(Spatial object tracking data)
***
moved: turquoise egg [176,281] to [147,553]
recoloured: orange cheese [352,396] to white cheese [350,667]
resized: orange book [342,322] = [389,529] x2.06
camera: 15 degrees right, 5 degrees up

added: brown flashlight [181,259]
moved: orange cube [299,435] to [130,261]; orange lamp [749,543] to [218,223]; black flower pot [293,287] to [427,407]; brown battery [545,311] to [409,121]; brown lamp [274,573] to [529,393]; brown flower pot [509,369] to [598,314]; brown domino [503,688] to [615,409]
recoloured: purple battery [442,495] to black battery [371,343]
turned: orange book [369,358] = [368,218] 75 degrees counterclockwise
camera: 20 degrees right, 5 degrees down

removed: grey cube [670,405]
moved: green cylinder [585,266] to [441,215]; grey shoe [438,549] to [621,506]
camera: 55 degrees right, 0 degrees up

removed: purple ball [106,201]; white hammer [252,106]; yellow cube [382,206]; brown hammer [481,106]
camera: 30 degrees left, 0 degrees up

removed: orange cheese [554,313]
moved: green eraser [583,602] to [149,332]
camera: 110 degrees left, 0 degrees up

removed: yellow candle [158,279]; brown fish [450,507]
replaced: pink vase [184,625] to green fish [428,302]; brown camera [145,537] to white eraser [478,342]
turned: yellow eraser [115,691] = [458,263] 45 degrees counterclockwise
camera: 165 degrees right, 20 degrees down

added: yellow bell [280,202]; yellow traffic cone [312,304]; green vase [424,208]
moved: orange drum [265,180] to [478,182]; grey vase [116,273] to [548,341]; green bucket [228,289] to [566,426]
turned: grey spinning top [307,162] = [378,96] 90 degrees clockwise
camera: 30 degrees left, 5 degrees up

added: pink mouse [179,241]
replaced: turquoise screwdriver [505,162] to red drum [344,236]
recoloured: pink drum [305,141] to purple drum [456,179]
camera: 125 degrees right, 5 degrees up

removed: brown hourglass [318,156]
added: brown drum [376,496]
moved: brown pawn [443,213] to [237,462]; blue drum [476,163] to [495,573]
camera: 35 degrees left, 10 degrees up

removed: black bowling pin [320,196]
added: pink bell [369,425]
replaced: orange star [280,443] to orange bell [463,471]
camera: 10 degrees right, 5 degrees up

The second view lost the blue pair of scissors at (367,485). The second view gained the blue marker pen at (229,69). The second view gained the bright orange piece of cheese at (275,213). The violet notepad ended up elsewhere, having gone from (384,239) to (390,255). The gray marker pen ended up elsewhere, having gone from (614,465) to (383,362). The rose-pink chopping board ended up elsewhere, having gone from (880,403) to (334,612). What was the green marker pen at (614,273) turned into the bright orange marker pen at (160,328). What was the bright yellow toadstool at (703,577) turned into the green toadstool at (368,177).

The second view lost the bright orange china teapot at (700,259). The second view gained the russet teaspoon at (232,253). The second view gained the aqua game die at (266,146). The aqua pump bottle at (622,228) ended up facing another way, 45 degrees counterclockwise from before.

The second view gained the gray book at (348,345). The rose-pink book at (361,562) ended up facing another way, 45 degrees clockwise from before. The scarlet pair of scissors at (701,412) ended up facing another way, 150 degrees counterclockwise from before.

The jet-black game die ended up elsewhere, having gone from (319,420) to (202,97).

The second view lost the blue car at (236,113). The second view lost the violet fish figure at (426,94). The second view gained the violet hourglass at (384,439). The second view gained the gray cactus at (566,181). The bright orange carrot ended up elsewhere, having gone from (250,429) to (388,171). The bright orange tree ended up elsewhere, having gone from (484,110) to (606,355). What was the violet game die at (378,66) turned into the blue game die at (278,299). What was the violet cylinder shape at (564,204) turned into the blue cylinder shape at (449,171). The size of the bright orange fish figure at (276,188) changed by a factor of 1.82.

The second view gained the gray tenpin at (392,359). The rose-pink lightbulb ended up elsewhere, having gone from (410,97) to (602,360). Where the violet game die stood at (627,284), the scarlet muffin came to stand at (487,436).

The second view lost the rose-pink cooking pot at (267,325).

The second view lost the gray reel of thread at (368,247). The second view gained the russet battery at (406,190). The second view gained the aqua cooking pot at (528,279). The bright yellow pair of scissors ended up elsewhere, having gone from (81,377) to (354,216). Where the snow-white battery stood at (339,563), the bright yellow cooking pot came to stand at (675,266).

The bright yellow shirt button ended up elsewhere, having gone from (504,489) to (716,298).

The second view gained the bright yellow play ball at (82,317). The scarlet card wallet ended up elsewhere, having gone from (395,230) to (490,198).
***
• What is expected
Repeat all the records. Match each line exactly.

• Completed exercise
moved: turquoise egg [176,281] to [147,553]
recoloured: orange cheese [352,396] to white cheese [350,667]
resized: orange book [342,322] = [389,529] x2.06
camera: 15 degrees right, 5 degrees up

added: brown flashlight [181,259]
moved: orange cube [299,435] to [130,261]; orange lamp [749,543] to [218,223]; black flower pot [293,287] to [427,407]; brown battery [545,311] to [409,121]; brown lamp [274,573] to [529,393]; brown flower pot [509,369] to [598,314]; brown domino [503,688] to [615,409]
recoloured: purple battery [442,495] to black battery [371,343]
turned: orange book [369,358] = [368,218] 75 degrees counterclockwise
camera: 20 degrees right, 5 degrees down

removed: grey cube [670,405]
moved: green cylinder [585,266] to [441,215]; grey shoe [438,549] to [621,506]
camera: 55 degrees right, 0 degrees up

removed: purple ball [106,201]; white hammer [252,106]; yellow cube [382,206]; brown hammer [481,106]
camera: 30 degrees left, 0 degrees up

removed: orange cheese [554,313]
moved: green eraser [583,602] to [149,332]
camera: 110 degrees left, 0 degrees up

removed: yellow candle [158,279]; brown fish [450,507]
replaced: pink vase [184,625] to green fish [428,302]; brown camera [145,537] to white eraser [478,342]
turned: yellow eraser [115,691] = [458,263] 45 degrees counterclockwise
camera: 165 degrees right, 20 degrees down

added: yellow bell [280,202]; yellow traffic cone [312,304]; green vase [424,208]
moved: orange drum [265,180] to [478,182]; grey vase [116,273] to [548,341]; green bucket [228,289] to [566,426]
turned: grey spinning top [307,162] = [378,96] 90 degrees clockwise
camera: 30 degrees left, 5 degrees up

added: pink mouse [179,241]
replaced: turquoise screwdriver [505,162] to red drum [344,236]
recoloured: pink drum [305,141] to purple drum [456,179]
camera: 125 degrees right, 5 degrees up

removed: brown hourglass [318,156]
added: brown drum [376,496]
moved: brown pawn [443,213] to [237,462]; blue drum [476,163] to [495,573]
camera: 35 degrees left, 10 degrees up

removed: black bowling pin [320,196]
added: pink bell [369,425]
replaced: orange star [280,443] to orange bell [463,471]
camera: 10 degrees right, 5 degrees up

The second view lost the blue pair of scissors at (367,485). The second view gained the blue marker pen at (229,69). The second view gained the bright orange piece of cheese at (275,213). The violet notepad ended up elsewhere, having gone from (384,239) to (390,255). The gray marker pen ended up elsewhere, having gone from (614,465) to (383,362). The rose-pink chopping board ended up elsewhere, having gone from (880,403) to (334,612). What was the green marker pen at (614,273) turned into the bright orange marker pen at (160,328). What was the bright yellow toadstool at (703,577) turned into the green toadstool at (368,177).

The second view lost the bright orange china teapot at (700,259). The second view gained the russet teaspoon at (232,253). The second view gained the aqua game die at (266,146). The aqua pump bottle at (622,228) ended up facing another way, 45 degrees counterclockwise from before.

The second view gained the gray book at (348,345). The rose-pink book at (361,562) ended up facing another way, 45 degrees clockwise from before. The scarlet pair of scissors at (701,412) ended up facing another way, 150 degrees counterclockwise from before.

The jet-black game die ended up elsewhere, having gone from (319,420) to (202,97).

The second view lost the blue car at (236,113). The second view lost the violet fish figure at (426,94). The second view gained the violet hourglass at (384,439). The second view gained the gray cactus at (566,181). The bright orange carrot ended up elsewhere, having gone from (250,429) to (388,171). The bright orange tree ended up elsewhere, having gone from (484,110) to (606,355). What was the violet game die at (378,66) turned into the blue game die at (278,299). What was the violet cylinder shape at (564,204) turned into the blue cylinder shape at (449,171). The size of the bright orange fish figure at (276,188) changed by a factor of 1.82.

The second view gained the gray tenpin at (392,359). The rose-pink lightbulb ended up elsewhere, having gone from (410,97) to (602,360). Where the violet game die stood at (627,284), the scarlet muffin came to stand at (487,436).

The second view lost the rose-pink cooking pot at (267,325).

The second view lost the gray reel of thread at (368,247). The second view gained the russet battery at (406,190). The second view gained the aqua cooking pot at (528,279). The bright yellow pair of scissors ended up elsewhere, having gone from (81,377) to (354,216). Where the snow-white battery stood at (339,563), the bright yellow cooking pot came to stand at (675,266).

The bright yellow shirt button ended up elsewhere, having gone from (504,489) to (716,298).

The second view gained the bright yellow play ball at (82,317). The scarlet card wallet ended up elsewhere, having gone from (395,230) to (490,198).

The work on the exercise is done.